:: Listed records ::

>>>

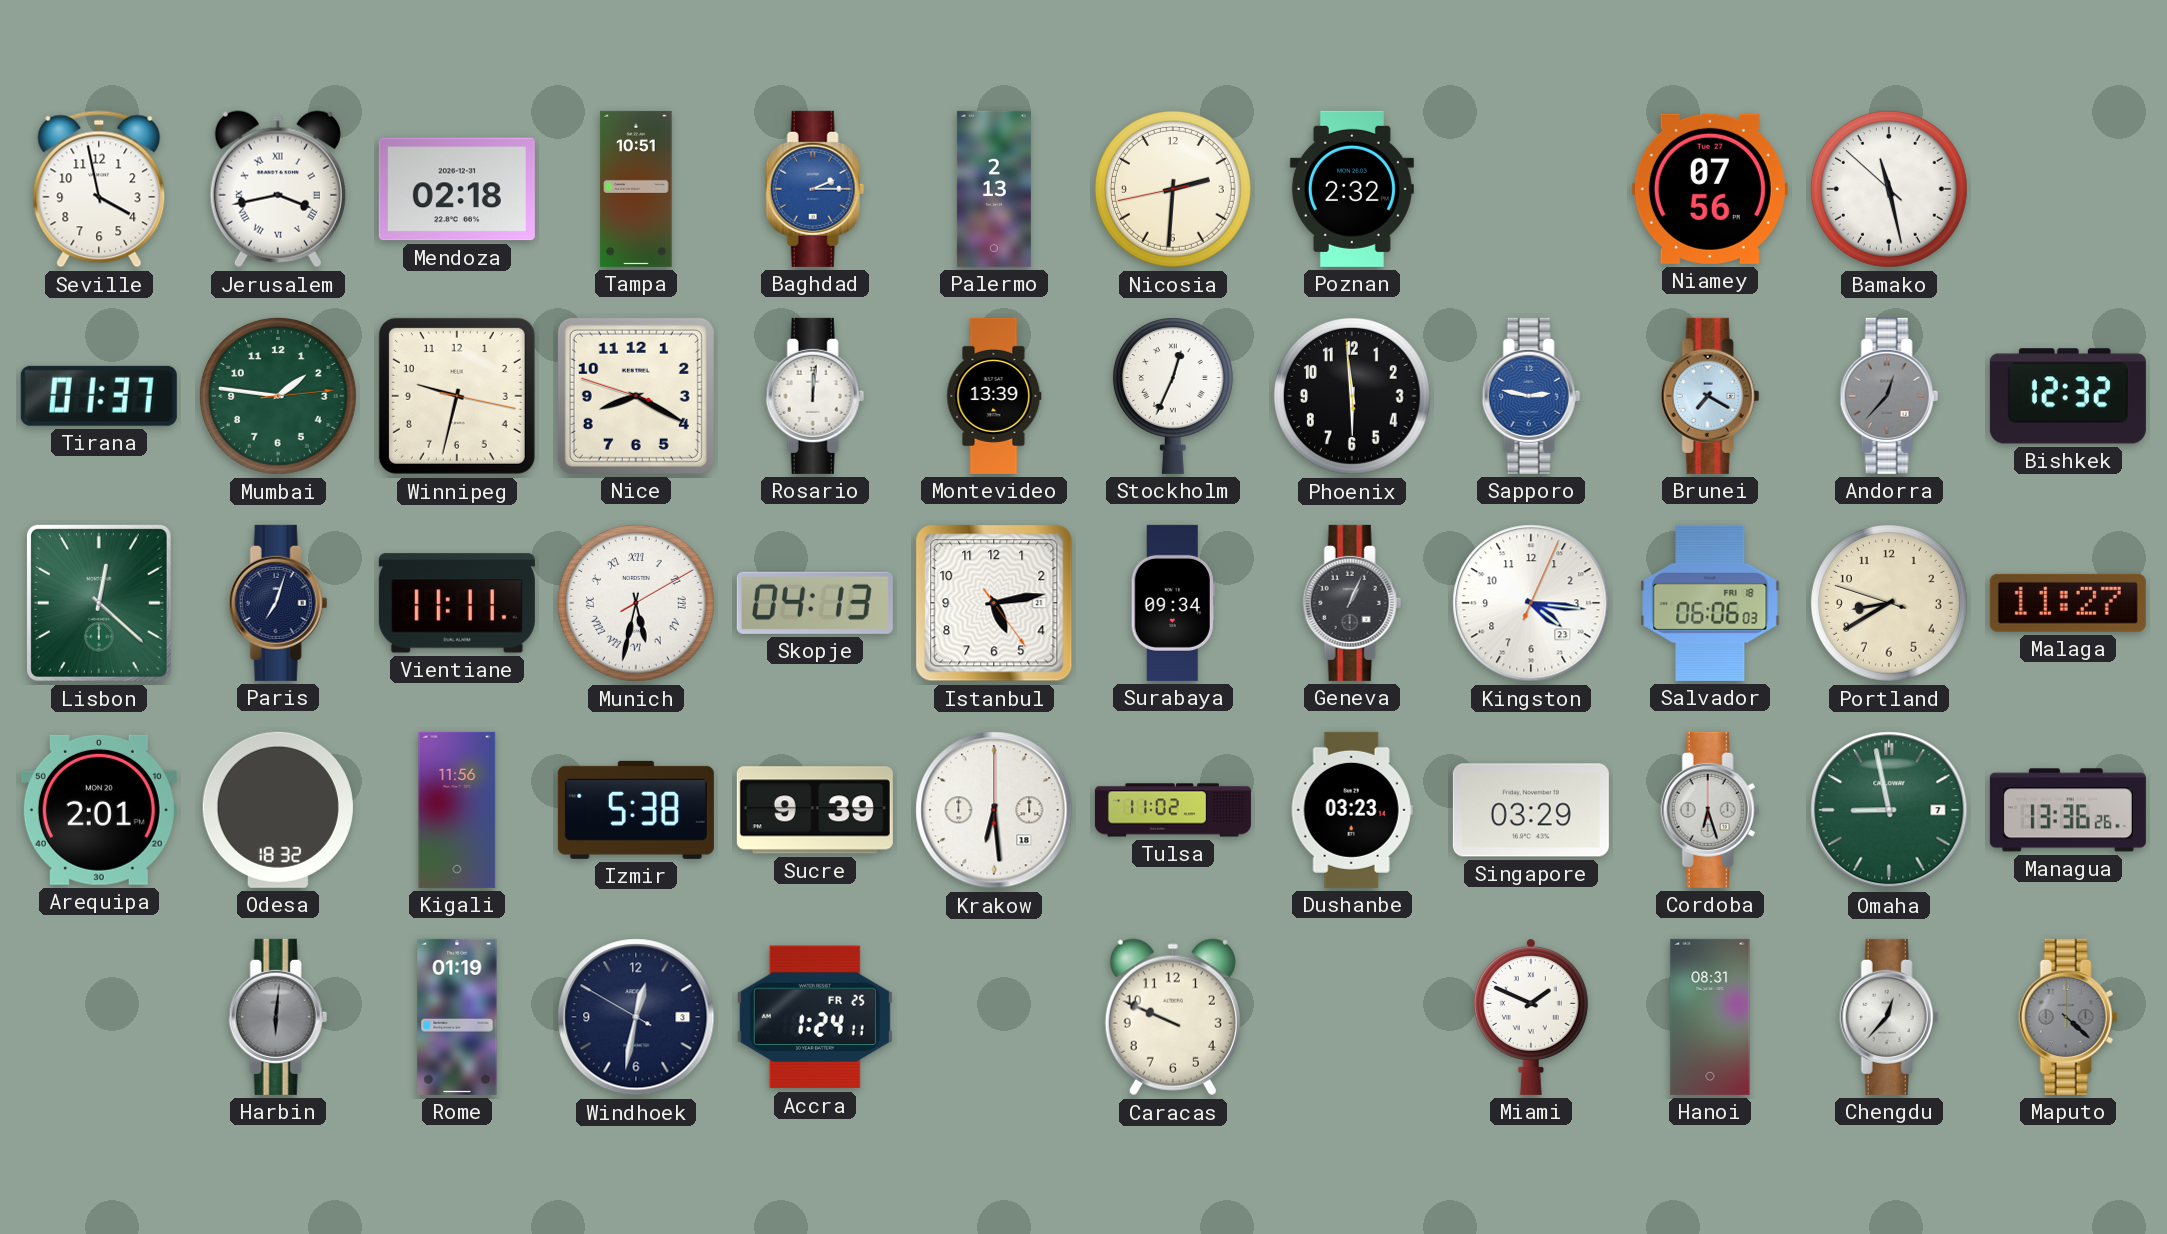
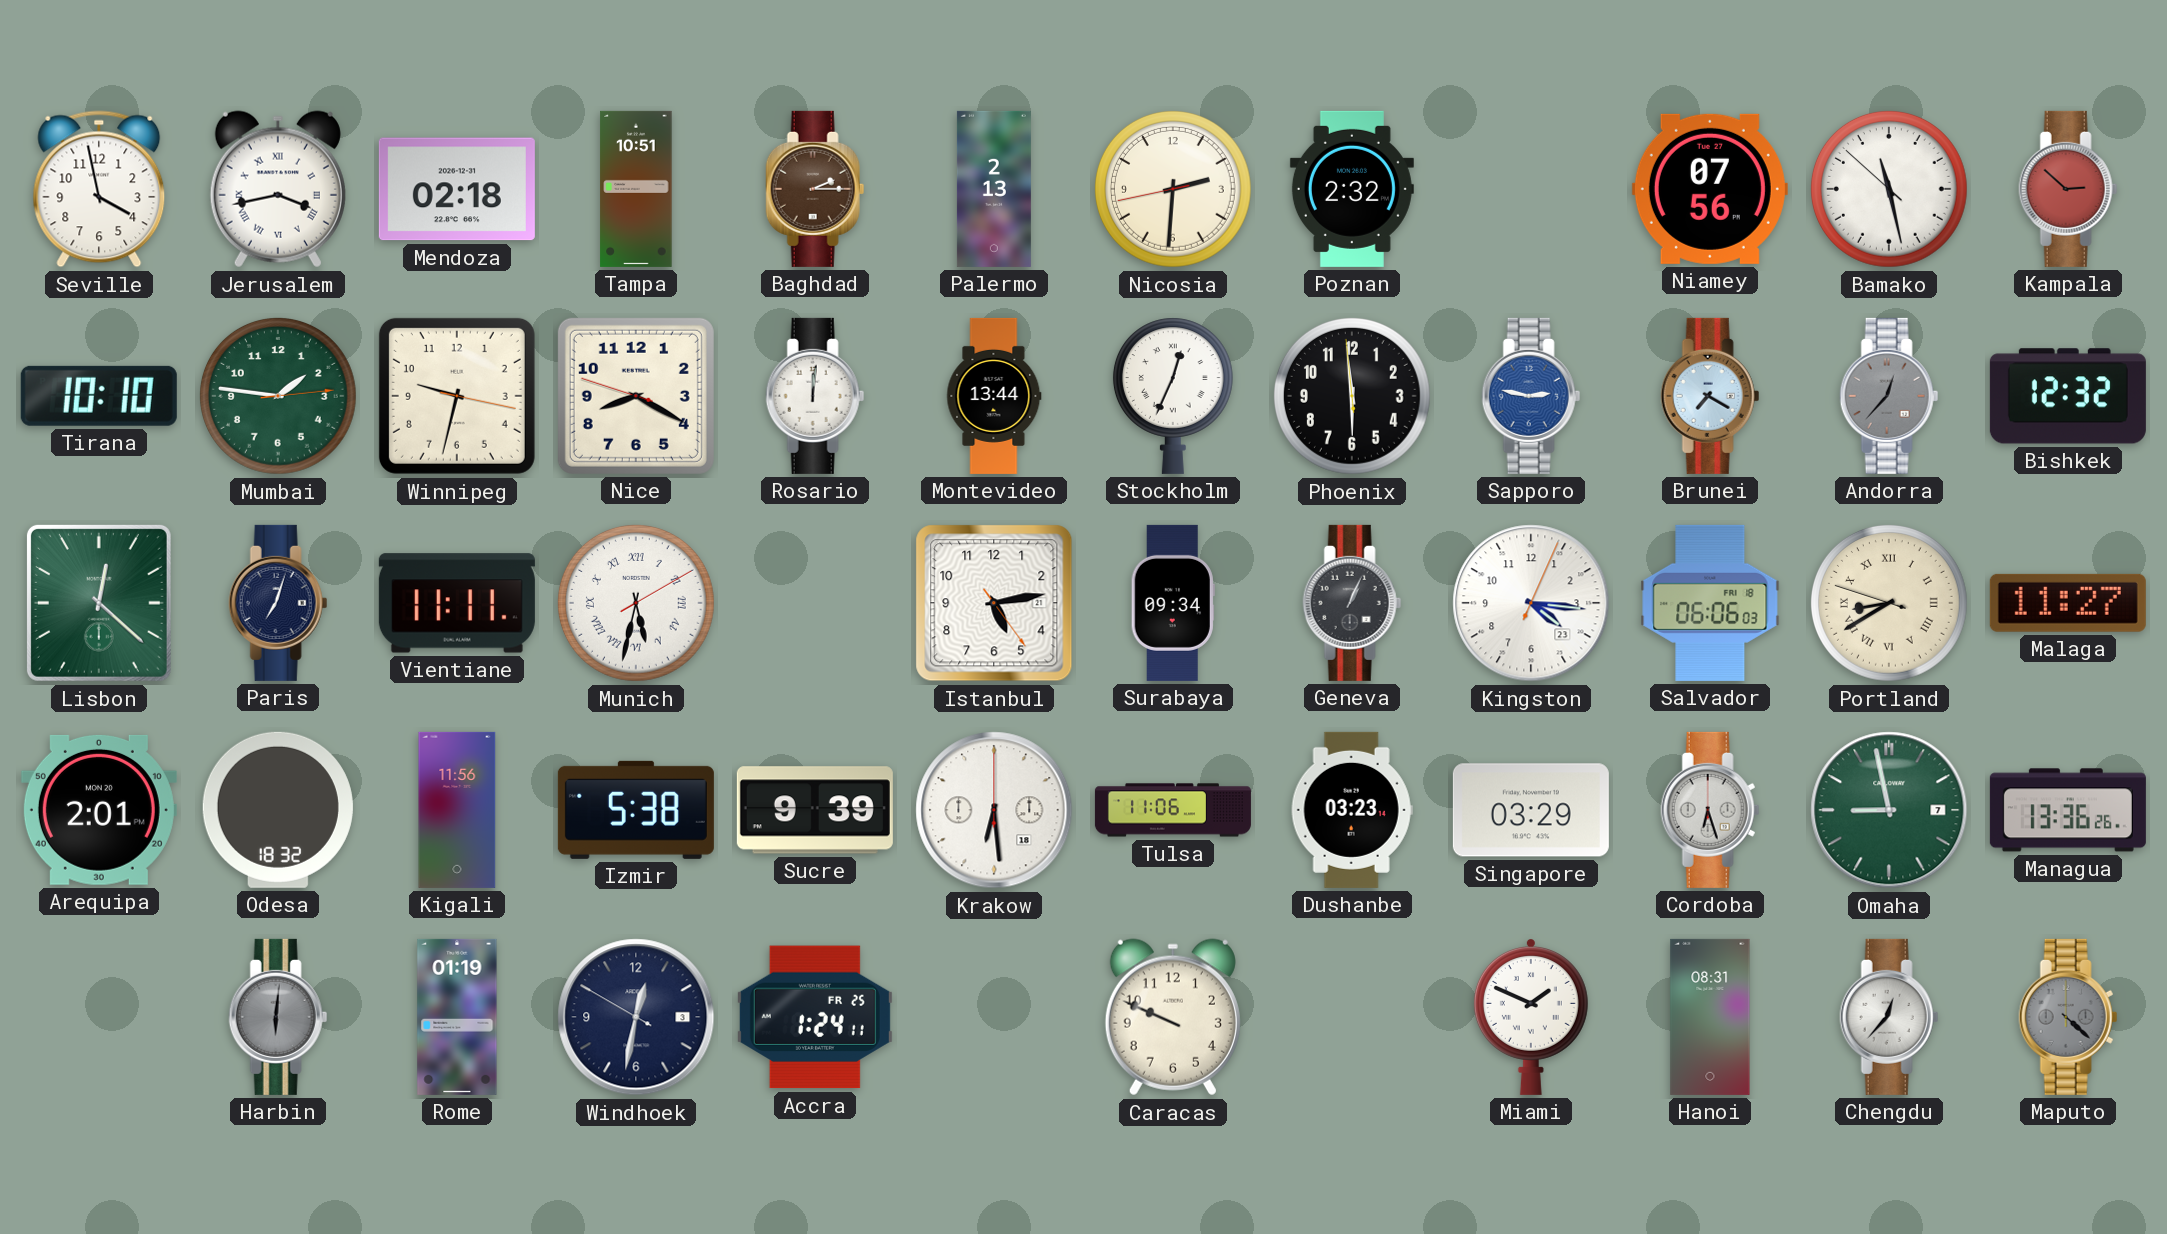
Baghdad dial: blue -> brown
Kampala: none -> 2:52
Tirana: 01:37 -> 10:10
Montevideo: 13:39 -> 13:44
Skopje: 04:13 -> none
Portland numerals: Arabic -> Roman
Tulsa: 11:02 -> 11:06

<<<

:: Given problem ::
Reproduce every line of the items above word for word, leaving out the pictures.

:: Response to this exercise ::
Baghdad dial: blue -> brown
Kampala: none -> 2:52
Tirana: 01:37 -> 10:10
Montevideo: 13:39 -> 13:44
Skopje: 04:13 -> none
Portland numerals: Arabic -> Roman
Tulsa: 11:02 -> 11:06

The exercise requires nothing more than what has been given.